Problem requirements: An acceptable response holds only the line containing "T1: PNP BD140" and every line after it to the end of the records, each reproduced exactly.

★ ★ ★

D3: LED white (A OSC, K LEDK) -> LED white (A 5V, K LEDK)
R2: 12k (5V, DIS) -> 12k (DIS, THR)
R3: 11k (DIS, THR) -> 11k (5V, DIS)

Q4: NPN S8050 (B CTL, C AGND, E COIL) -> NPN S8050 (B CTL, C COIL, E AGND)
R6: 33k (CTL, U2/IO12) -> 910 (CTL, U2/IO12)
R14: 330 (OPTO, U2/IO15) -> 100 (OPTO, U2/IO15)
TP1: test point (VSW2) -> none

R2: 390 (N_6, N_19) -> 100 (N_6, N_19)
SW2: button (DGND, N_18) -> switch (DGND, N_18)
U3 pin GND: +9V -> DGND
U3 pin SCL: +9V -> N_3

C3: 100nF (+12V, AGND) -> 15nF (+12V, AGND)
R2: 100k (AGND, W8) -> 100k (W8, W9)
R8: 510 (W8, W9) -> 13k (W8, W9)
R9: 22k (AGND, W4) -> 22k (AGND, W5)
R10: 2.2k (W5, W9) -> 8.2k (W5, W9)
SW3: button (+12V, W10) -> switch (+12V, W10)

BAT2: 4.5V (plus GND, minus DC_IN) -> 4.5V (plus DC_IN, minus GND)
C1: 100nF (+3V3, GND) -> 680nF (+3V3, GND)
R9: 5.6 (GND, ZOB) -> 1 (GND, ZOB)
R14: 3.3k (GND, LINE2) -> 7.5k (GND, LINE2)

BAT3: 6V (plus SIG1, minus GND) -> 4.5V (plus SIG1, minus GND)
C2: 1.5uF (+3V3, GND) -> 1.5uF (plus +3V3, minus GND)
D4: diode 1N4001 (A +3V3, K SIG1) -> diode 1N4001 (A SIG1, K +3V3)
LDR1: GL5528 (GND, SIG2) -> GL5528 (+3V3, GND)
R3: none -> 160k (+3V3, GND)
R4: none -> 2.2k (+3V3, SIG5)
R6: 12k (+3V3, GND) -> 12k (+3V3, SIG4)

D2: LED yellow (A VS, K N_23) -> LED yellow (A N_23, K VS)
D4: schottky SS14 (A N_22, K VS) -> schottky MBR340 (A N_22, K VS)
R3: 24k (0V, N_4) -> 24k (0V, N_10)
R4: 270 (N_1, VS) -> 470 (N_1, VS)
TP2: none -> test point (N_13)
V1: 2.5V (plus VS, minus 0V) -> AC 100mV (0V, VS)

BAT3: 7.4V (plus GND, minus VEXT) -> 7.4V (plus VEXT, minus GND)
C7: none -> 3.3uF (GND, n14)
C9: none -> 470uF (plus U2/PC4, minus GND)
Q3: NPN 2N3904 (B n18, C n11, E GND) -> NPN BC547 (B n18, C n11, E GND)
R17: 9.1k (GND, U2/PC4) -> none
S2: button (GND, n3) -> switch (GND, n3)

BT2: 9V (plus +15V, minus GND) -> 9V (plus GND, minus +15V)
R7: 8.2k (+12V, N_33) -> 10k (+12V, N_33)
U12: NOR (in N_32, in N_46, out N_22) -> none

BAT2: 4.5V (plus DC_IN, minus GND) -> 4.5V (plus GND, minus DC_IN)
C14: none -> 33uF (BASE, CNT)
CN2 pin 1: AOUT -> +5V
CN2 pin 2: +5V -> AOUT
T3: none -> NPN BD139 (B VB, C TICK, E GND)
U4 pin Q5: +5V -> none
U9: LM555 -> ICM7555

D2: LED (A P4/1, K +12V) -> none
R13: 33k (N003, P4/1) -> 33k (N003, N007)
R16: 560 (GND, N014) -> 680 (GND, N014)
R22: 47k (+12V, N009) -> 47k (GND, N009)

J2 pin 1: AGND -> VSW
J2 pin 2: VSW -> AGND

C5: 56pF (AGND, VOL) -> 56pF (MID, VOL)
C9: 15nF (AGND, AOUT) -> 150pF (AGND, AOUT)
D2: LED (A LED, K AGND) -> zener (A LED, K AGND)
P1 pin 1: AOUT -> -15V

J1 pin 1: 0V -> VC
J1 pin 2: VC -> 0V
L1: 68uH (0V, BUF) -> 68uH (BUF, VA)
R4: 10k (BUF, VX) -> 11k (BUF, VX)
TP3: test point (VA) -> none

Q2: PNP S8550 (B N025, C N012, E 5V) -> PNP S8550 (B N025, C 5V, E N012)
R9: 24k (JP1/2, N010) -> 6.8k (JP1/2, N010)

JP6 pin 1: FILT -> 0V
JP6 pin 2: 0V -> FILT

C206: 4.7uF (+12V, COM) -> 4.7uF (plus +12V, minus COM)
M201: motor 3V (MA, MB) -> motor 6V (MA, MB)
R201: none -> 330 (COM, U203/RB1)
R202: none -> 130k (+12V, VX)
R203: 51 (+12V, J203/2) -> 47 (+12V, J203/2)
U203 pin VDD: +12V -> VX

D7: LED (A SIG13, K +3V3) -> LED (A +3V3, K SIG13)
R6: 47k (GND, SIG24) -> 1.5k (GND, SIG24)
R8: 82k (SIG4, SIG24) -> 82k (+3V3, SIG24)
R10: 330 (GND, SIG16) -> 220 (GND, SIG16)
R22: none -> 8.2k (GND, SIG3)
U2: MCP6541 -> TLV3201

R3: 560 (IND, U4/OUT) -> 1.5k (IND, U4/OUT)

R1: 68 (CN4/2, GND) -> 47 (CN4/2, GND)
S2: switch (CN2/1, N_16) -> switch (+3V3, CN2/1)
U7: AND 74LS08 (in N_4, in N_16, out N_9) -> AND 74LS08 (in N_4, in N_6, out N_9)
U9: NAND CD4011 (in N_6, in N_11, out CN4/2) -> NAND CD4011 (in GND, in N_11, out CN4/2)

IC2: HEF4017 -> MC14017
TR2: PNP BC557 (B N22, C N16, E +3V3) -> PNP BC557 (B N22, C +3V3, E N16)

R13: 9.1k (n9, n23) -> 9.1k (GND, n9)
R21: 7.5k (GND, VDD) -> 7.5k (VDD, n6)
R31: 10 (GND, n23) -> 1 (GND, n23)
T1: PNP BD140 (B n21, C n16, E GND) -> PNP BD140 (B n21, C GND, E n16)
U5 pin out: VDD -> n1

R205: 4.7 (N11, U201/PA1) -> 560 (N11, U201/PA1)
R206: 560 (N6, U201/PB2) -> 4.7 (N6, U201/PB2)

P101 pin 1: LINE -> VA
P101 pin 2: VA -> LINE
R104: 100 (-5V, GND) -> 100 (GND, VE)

★ ★ ★

Exercise output:
T1: PNP BD140 (B n21, C n16, E GND) -> PNP BD140 (B n21, C GND, E n16)
U5 pin out: VDD -> n1

R205: 4.7 (N11, U201/PA1) -> 560 (N11, U201/PA1)
R206: 560 (N6, U201/PB2) -> 4.7 (N6, U201/PB2)

P101 pin 1: LINE -> VA
P101 pin 2: VA -> LINE
R104: 100 (-5V, GND) -> 100 (GND, VE)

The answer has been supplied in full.